**What is required**.
Give exactly the lines from the one that contains "weekly.mp4: [282,674,320,724] ->" through the end of the entries below, both included; the pictures stay out.

START Records for this exercise

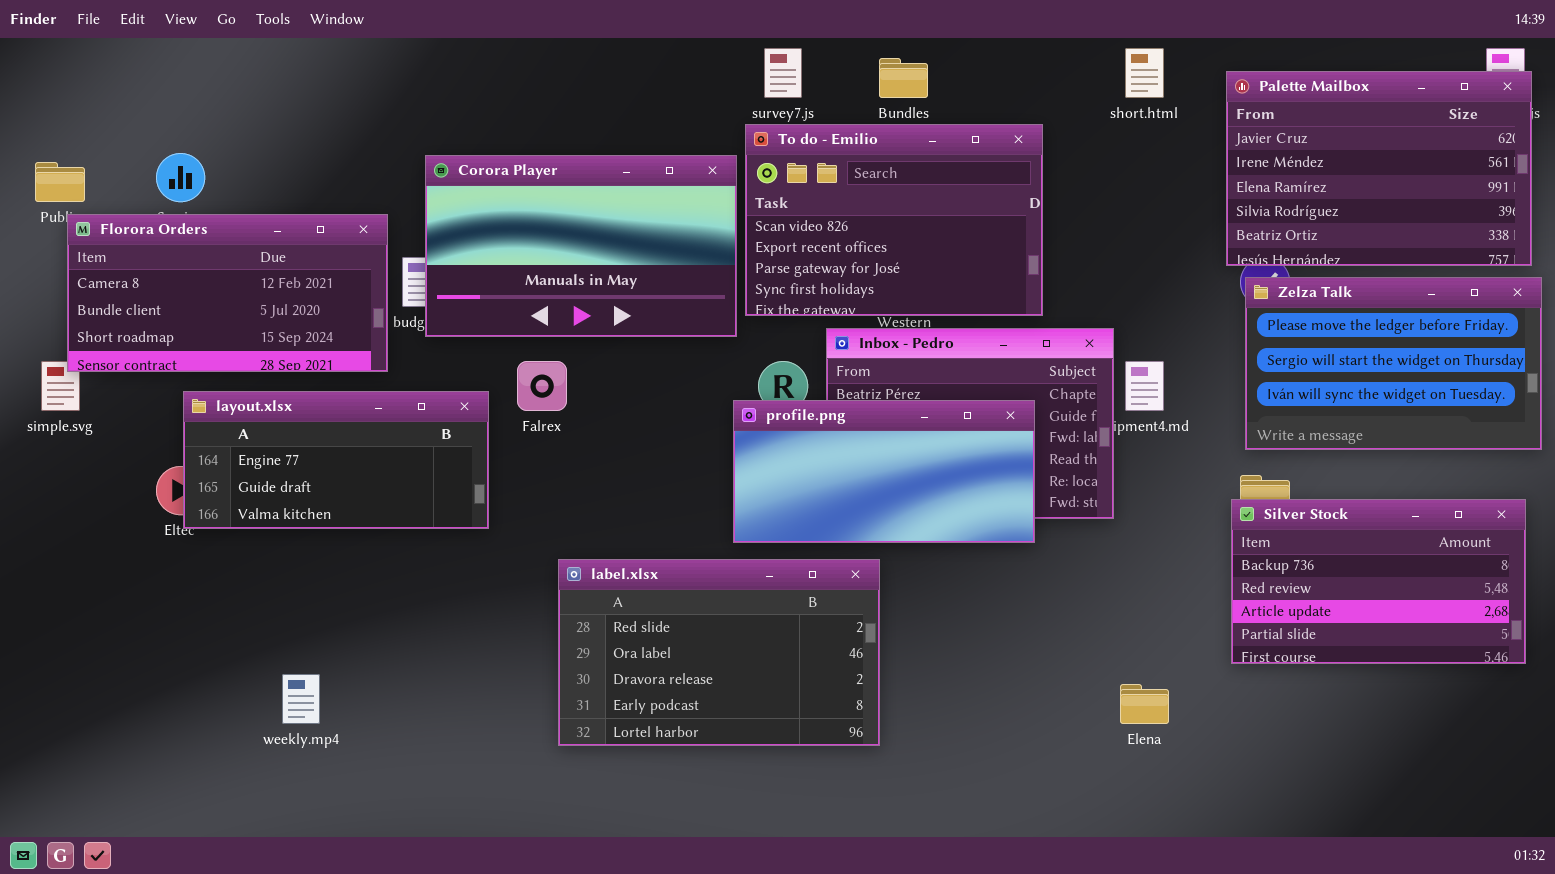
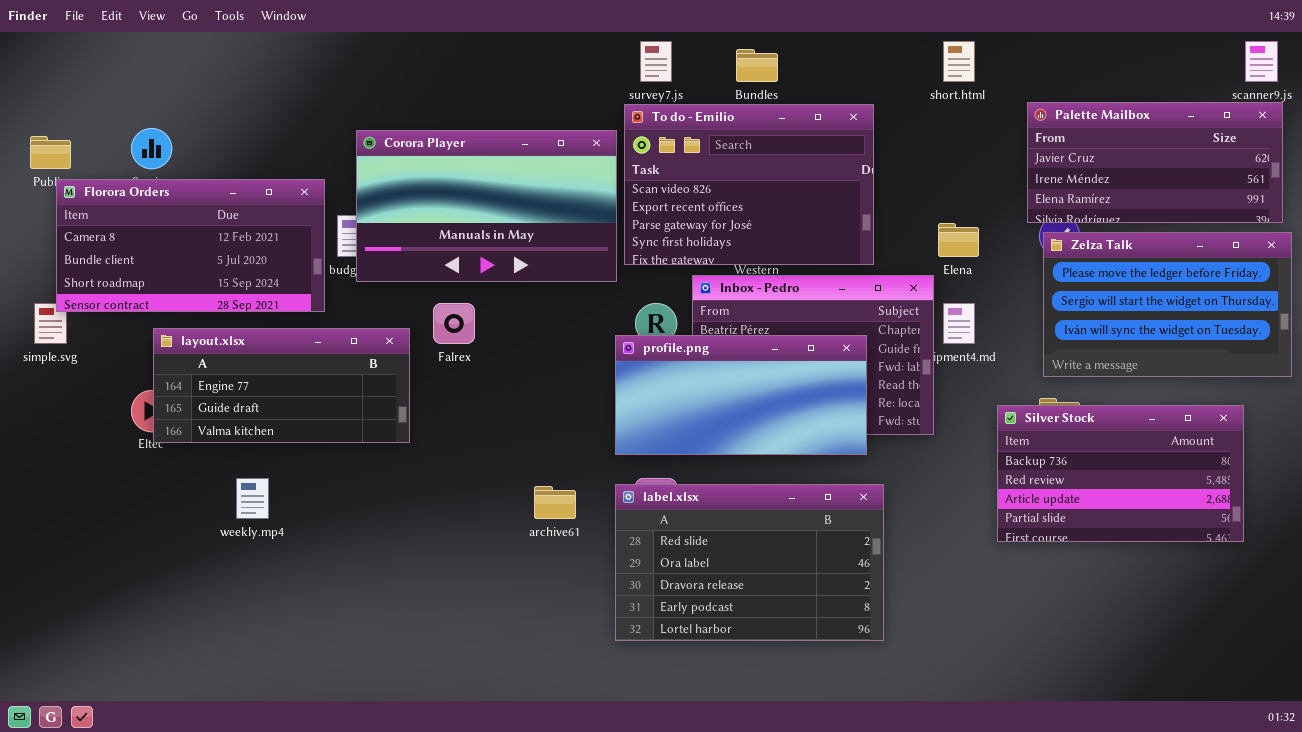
Palette Mailbox: [1226,71,1532,266] -> [1027,102,1283,223], resized
Silver Stock: [1231,499,1526,664] -> [997,405,1244,542], moved
label.xlsx: [558,559,880,746] -> [615,484,884,641], moved
weekly.mp4: [282,674,320,724] -> [236,478,269,519], moved
Elena: [1120,684,1169,724] -> [938,223,979,257], moved

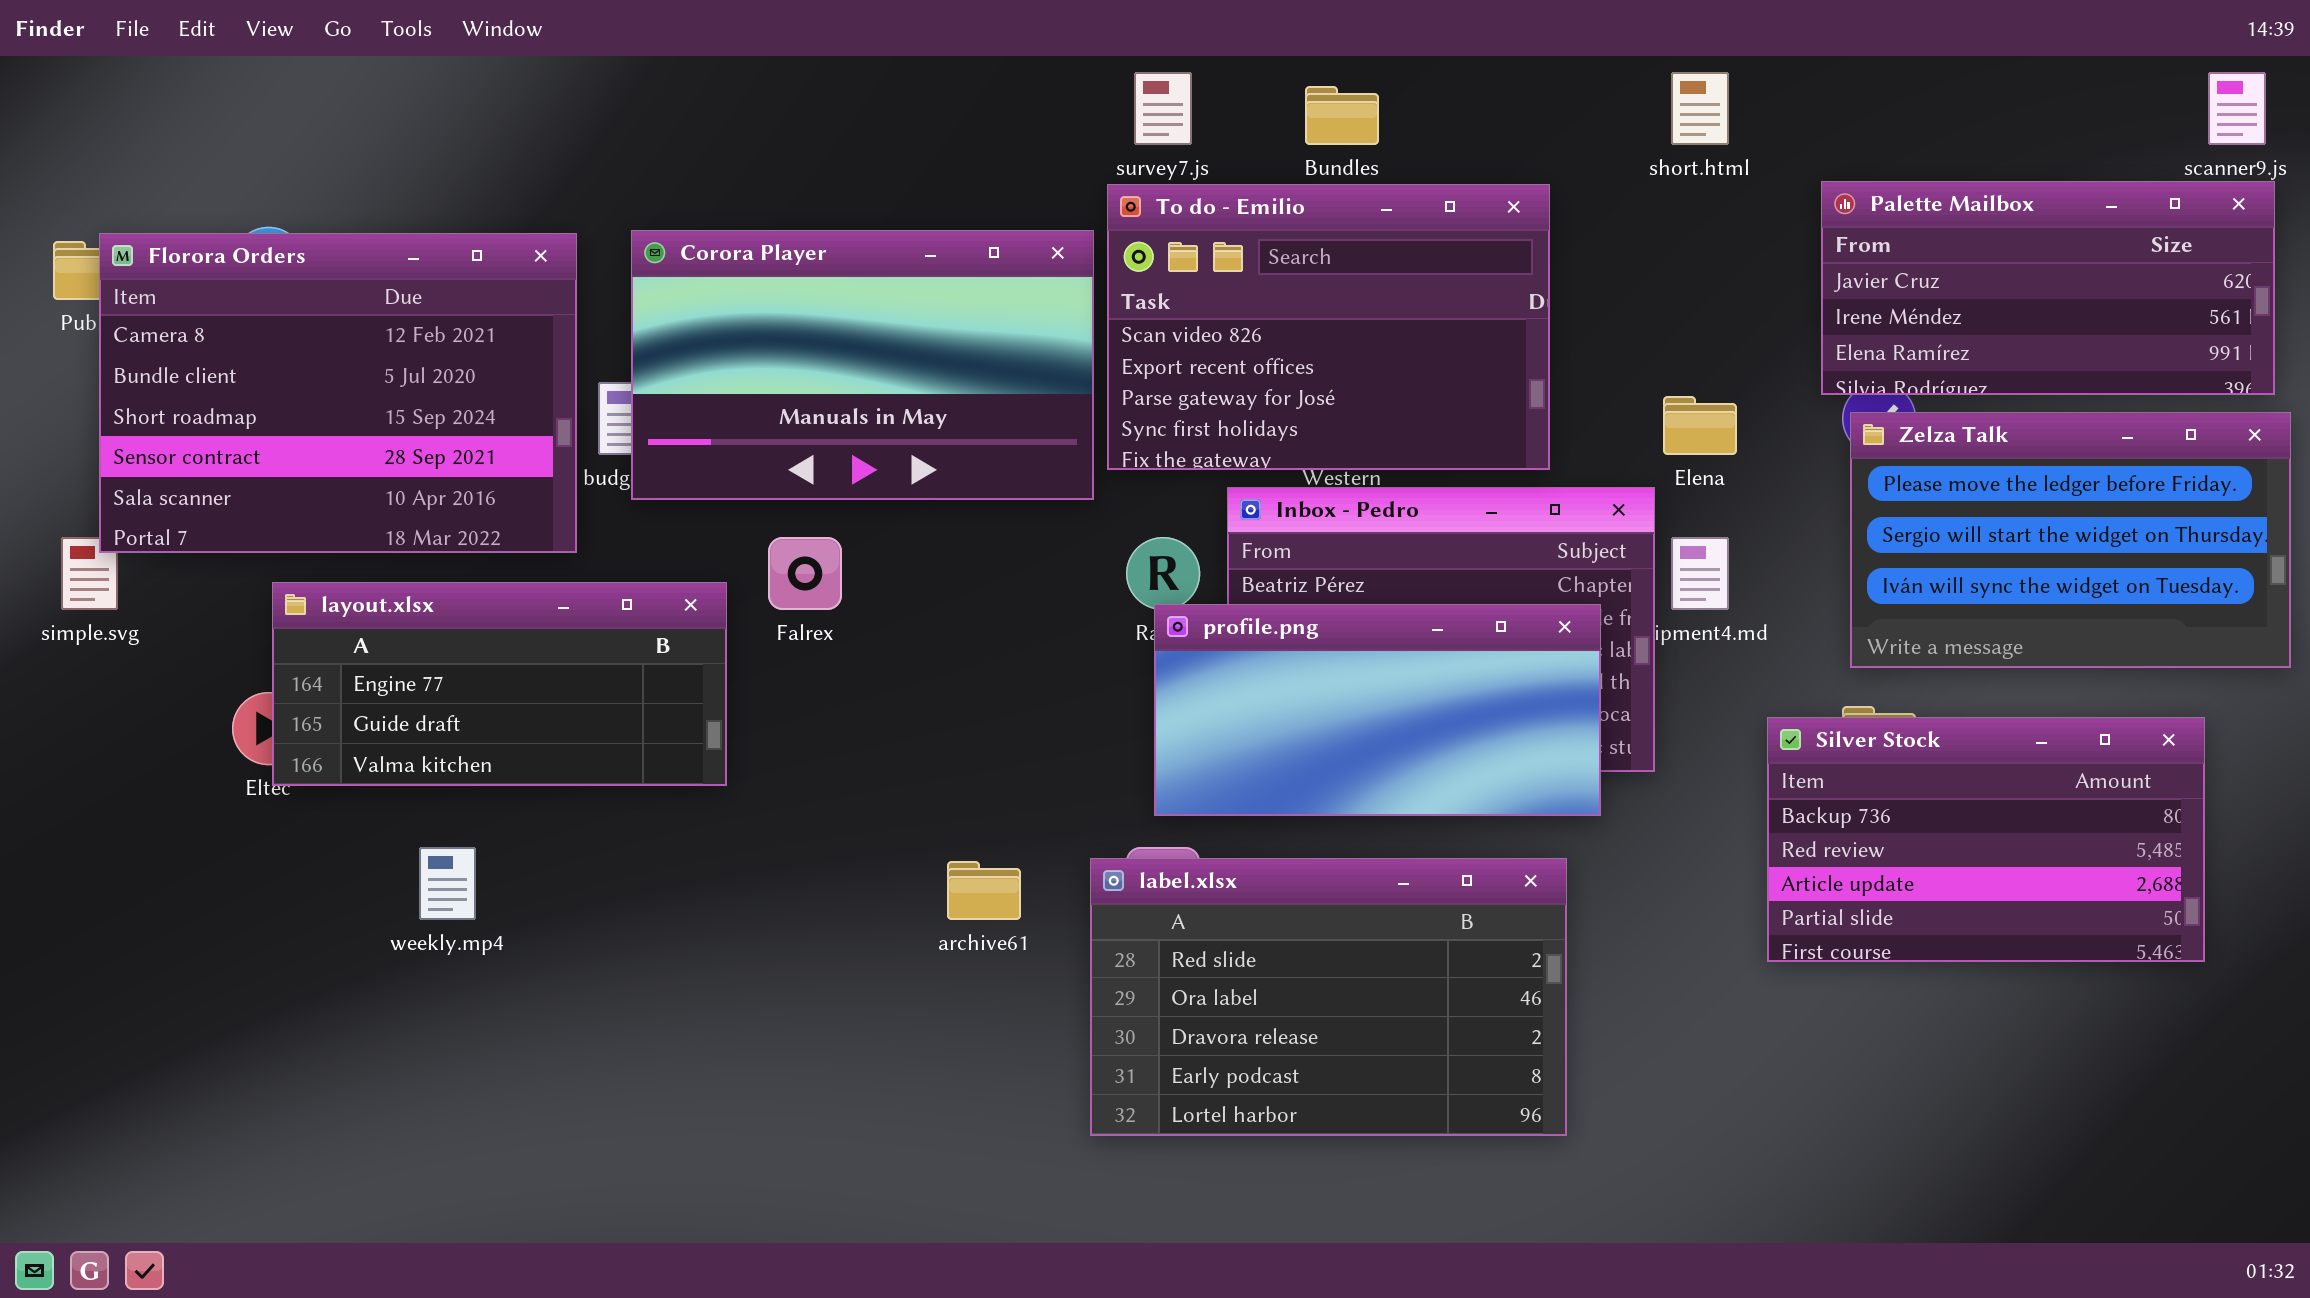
Florora Orders: [56,179,325,312] -> [99,233,577,553], resized
profile.png: [615,335,867,455] -> [1154,604,1601,816], moved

END Records for this exercise

**Result**.
weekly.mp4: [282,674,320,724] -> [236,478,269,519], moved
Elena: [1120,684,1169,724] -> [938,223,979,257], moved

Florora Orders: [56,179,325,312] -> [99,233,577,553], resized
profile.png: [615,335,867,455] -> [1154,604,1601,816], moved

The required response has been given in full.